[DATA LISTING Boundary: Start]
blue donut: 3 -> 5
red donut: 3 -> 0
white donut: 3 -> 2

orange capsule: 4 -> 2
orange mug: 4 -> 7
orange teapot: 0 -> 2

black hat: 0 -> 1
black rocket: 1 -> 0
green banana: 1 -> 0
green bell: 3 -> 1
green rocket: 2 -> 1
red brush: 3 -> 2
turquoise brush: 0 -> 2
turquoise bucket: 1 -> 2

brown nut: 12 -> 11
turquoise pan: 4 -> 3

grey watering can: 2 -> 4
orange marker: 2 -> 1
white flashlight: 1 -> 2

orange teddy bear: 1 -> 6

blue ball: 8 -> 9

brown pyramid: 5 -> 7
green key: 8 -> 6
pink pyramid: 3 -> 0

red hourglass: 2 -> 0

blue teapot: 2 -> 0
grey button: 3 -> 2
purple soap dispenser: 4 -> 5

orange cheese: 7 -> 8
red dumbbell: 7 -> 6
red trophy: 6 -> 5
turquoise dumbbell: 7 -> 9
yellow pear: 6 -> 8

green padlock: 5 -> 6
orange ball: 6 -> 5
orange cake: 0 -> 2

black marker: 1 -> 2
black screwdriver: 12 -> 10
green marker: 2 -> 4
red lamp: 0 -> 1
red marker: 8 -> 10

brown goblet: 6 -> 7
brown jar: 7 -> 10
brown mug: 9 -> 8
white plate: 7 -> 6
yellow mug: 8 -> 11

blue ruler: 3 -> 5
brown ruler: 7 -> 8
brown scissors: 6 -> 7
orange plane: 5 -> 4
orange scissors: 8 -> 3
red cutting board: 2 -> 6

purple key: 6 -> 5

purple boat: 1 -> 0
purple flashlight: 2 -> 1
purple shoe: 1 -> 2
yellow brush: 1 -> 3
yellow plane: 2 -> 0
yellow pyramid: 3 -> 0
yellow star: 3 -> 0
[DATA LISTING Boundary: End]
--- EXERCISE DIRECTIONS ---
Exact copy required. Repeat the material above in full.

--- RESULT ---
blue donut: 3 -> 5
red donut: 3 -> 0
white donut: 3 -> 2

orange capsule: 4 -> 2
orange mug: 4 -> 7
orange teapot: 0 -> 2

black hat: 0 -> 1
black rocket: 1 -> 0
green banana: 1 -> 0
green bell: 3 -> 1
green rocket: 2 -> 1
red brush: 3 -> 2
turquoise brush: 0 -> 2
turquoise bucket: 1 -> 2

brown nut: 12 -> 11
turquoise pan: 4 -> 3

grey watering can: 2 -> 4
orange marker: 2 -> 1
white flashlight: 1 -> 2

orange teddy bear: 1 -> 6

blue ball: 8 -> 9

brown pyramid: 5 -> 7
green key: 8 -> 6
pink pyramid: 3 -> 0

red hourglass: 2 -> 0

blue teapot: 2 -> 0
grey button: 3 -> 2
purple soap dispenser: 4 -> 5

orange cheese: 7 -> 8
red dumbbell: 7 -> 6
red trophy: 6 -> 5
turquoise dumbbell: 7 -> 9
yellow pear: 6 -> 8

green padlock: 5 -> 6
orange ball: 6 -> 5
orange cake: 0 -> 2

black marker: 1 -> 2
black screwdriver: 12 -> 10
green marker: 2 -> 4
red lamp: 0 -> 1
red marker: 8 -> 10

brown goblet: 6 -> 7
brown jar: 7 -> 10
brown mug: 9 -> 8
white plate: 7 -> 6
yellow mug: 8 -> 11

blue ruler: 3 -> 5
brown ruler: 7 -> 8
brown scissors: 6 -> 7
orange plane: 5 -> 4
orange scissors: 8 -> 3
red cutting board: 2 -> 6

purple key: 6 -> 5

purple boat: 1 -> 0
purple flashlight: 2 -> 1
purple shoe: 1 -> 2
yellow brush: 1 -> 3
yellow plane: 2 -> 0
yellow pyramid: 3 -> 0
yellow star: 3 -> 0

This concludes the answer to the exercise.